With the pictures removed, write out the full listing below exactly.

### Data

-=-=-=-=-

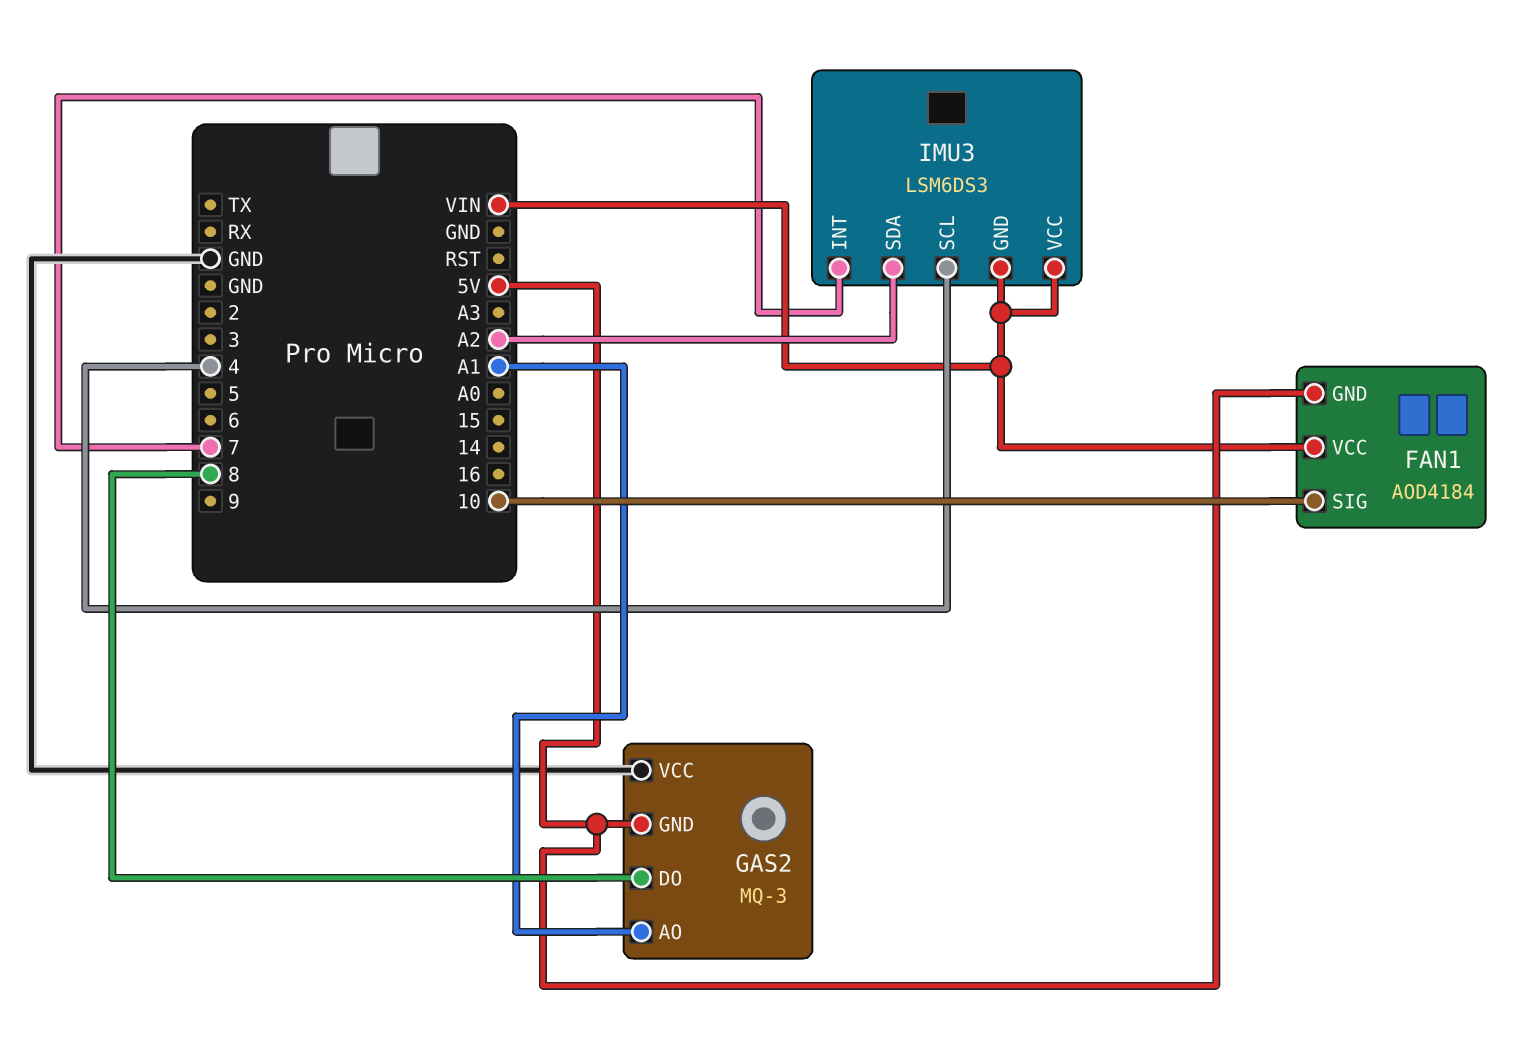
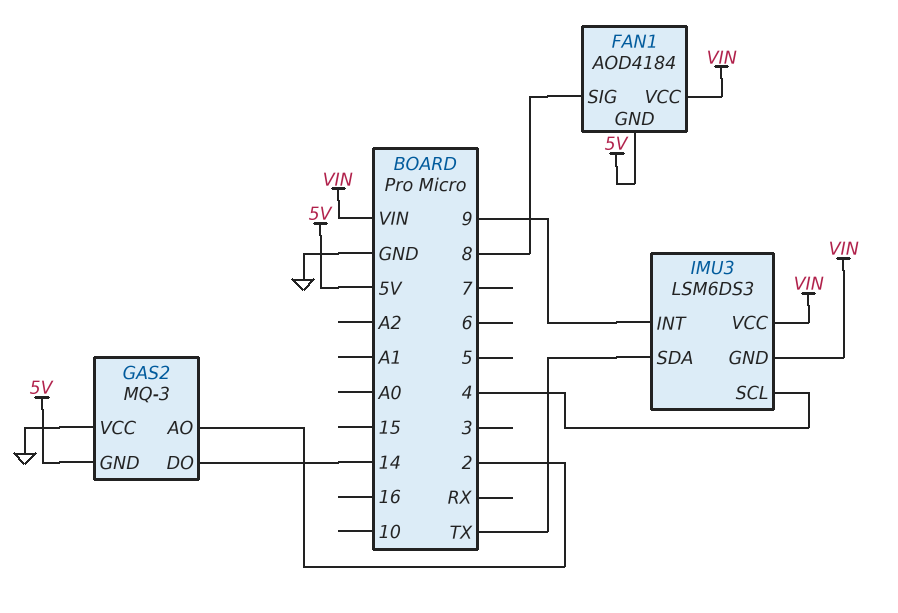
FAN1 pin SIG: 10 -> 8
GAS2 pin AO: A1 -> 2
GAS2 pin DO: 8 -> 14
IMU3 pin INT: 7 -> 9
IMU3 pin SDA: A2 -> TX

-=-=-=-=-

### Task response
FAN1 pin SIG: 10 -> 8
GAS2 pin AO: A1 -> 2
GAS2 pin DO: 8 -> 14
IMU3 pin INT: 7 -> 9
IMU3 pin SDA: A2 -> TX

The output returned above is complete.